• **TASK INSTRUCTIONS**
Write out the records below once more, exactly as they stand.

(Edit tracking data)

___

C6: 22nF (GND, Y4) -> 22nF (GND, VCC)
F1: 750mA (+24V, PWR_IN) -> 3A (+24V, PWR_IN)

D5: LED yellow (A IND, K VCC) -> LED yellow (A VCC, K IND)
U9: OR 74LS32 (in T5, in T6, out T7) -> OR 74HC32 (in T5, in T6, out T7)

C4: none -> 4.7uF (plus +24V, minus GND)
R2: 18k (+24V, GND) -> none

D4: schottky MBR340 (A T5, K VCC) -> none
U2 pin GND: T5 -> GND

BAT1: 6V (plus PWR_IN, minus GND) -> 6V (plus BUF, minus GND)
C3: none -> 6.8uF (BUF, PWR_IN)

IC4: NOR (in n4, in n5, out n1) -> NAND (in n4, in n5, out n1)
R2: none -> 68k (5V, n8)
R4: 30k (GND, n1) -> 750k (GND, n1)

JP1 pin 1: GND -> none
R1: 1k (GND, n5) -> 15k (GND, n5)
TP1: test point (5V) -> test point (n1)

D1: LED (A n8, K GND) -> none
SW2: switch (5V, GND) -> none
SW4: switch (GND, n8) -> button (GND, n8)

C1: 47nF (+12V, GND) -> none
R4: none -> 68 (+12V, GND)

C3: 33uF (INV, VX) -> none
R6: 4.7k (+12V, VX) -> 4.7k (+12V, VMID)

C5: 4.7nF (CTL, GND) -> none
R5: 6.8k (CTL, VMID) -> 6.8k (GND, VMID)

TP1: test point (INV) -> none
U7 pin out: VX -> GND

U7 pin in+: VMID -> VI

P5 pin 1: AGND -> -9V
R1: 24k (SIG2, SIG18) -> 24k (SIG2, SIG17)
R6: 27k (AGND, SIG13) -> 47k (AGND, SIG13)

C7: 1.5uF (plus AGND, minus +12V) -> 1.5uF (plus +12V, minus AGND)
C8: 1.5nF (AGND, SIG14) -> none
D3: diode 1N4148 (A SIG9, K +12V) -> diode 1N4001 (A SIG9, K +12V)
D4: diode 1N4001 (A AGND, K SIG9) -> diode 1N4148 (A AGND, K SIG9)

___

• **EXERCISE RESPONSE**
C6: 22nF (GND, Y4) -> 22nF (GND, VCC)
F1: 750mA (+24V, PWR_IN) -> 3A (+24V, PWR_IN)

D5: LED yellow (A IND, K VCC) -> LED yellow (A VCC, K IND)
U9: OR 74LS32 (in T5, in T6, out T7) -> OR 74HC32 (in T5, in T6, out T7)

C4: none -> 4.7uF (plus +24V, minus GND)
R2: 18k (+24V, GND) -> none

D4: schottky MBR340 (A T5, K VCC) -> none
U2 pin GND: T5 -> GND

BAT1: 6V (plus PWR_IN, minus GND) -> 6V (plus BUF, minus GND)
C3: none -> 6.8uF (BUF, PWR_IN)

IC4: NOR (in n4, in n5, out n1) -> NAND (in n4, in n5, out n1)
R2: none -> 68k (5V, n8)
R4: 30k (GND, n1) -> 750k (GND, n1)

JP1 pin 1: GND -> none
R1: 1k (GND, n5) -> 15k (GND, n5)
TP1: test point (5V) -> test point (n1)

D1: LED (A n8, K GND) -> none
SW2: switch (5V, GND) -> none
SW4: switch (GND, n8) -> button (GND, n8)

C1: 47nF (+12V, GND) -> none
R4: none -> 68 (+12V, GND)

C3: 33uF (INV, VX) -> none
R6: 4.7k (+12V, VX) -> 4.7k (+12V, VMID)

C5: 4.7nF (CTL, GND) -> none
R5: 6.8k (CTL, VMID) -> 6.8k (GND, VMID)

TP1: test point (INV) -> none
U7 pin out: VX -> GND

U7 pin in+: VMID -> VI

P5 pin 1: AGND -> -9V
R1: 24k (SIG2, SIG18) -> 24k (SIG2, SIG17)
R6: 27k (AGND, SIG13) -> 47k (AGND, SIG13)

C7: 1.5uF (plus AGND, minus +12V) -> 1.5uF (plus +12V, minus AGND)
C8: 1.5nF (AGND, SIG14) -> none
D3: diode 1N4148 (A SIG9, K +12V) -> diode 1N4001 (A SIG9, K +12V)
D4: diode 1N4001 (A AGND, K SIG9) -> diode 1N4148 (A AGND, K SIG9)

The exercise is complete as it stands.